[Records from a collection]
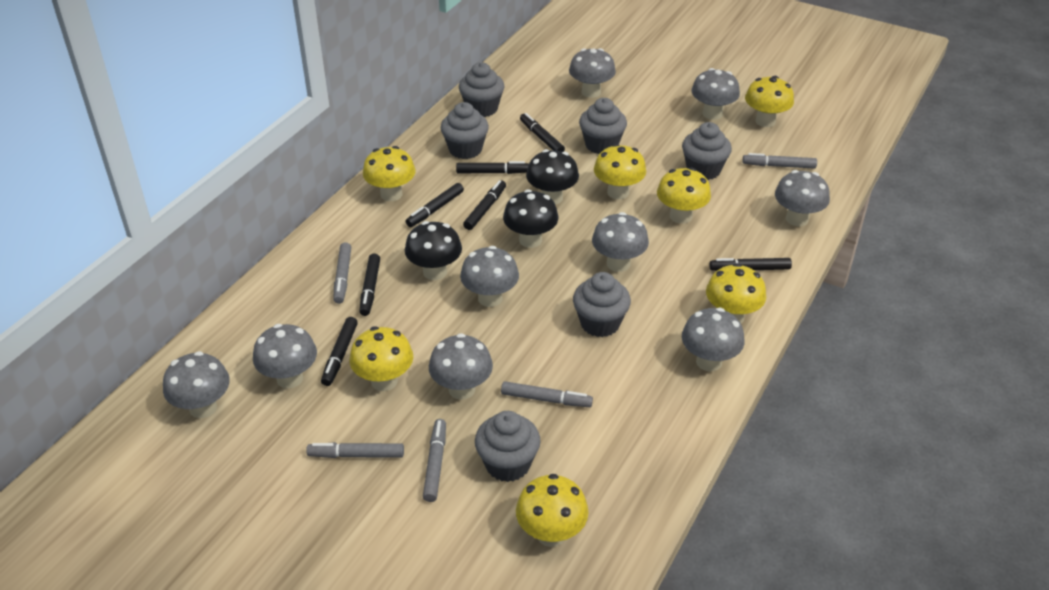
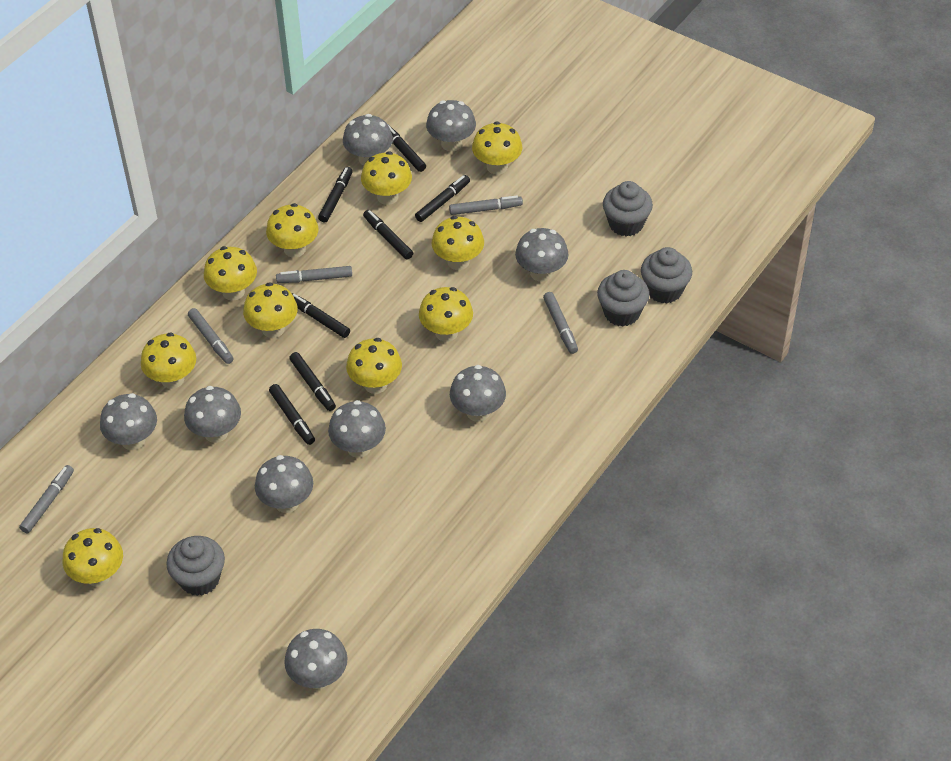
black mushroom: 3 -> 0
grey cupcake: 6 -> 4
yellow mushroom: 7 -> 10

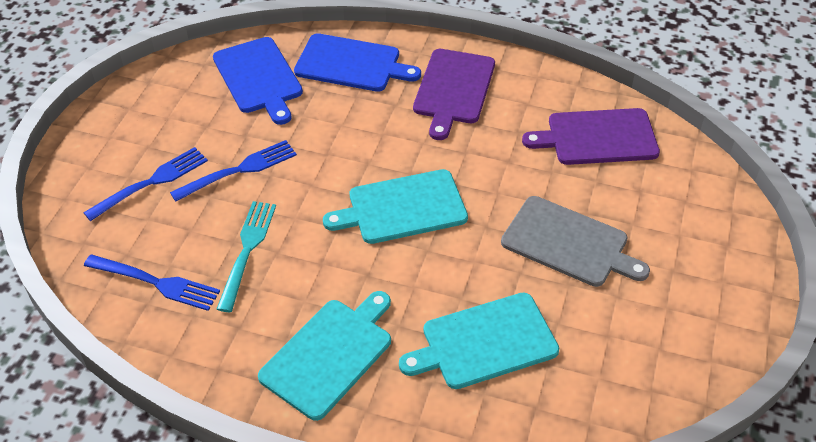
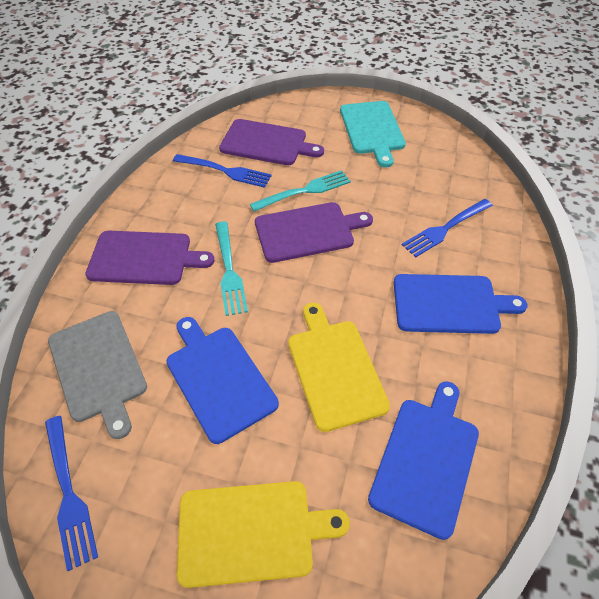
blue cutting board: 2 -> 3
purple cutting board: 2 -> 3
turquoise cutting board: 3 -> 1
turquoise fork: 1 -> 2
yellow cutting board: 0 -> 2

THE PROBLEM:
Take every line from the data that includes the word "cutting".

EXERCISE RESPONSE:
blue cutting board: 2 -> 3
purple cutting board: 2 -> 3
turquoise cutting board: 3 -> 1
yellow cutting board: 0 -> 2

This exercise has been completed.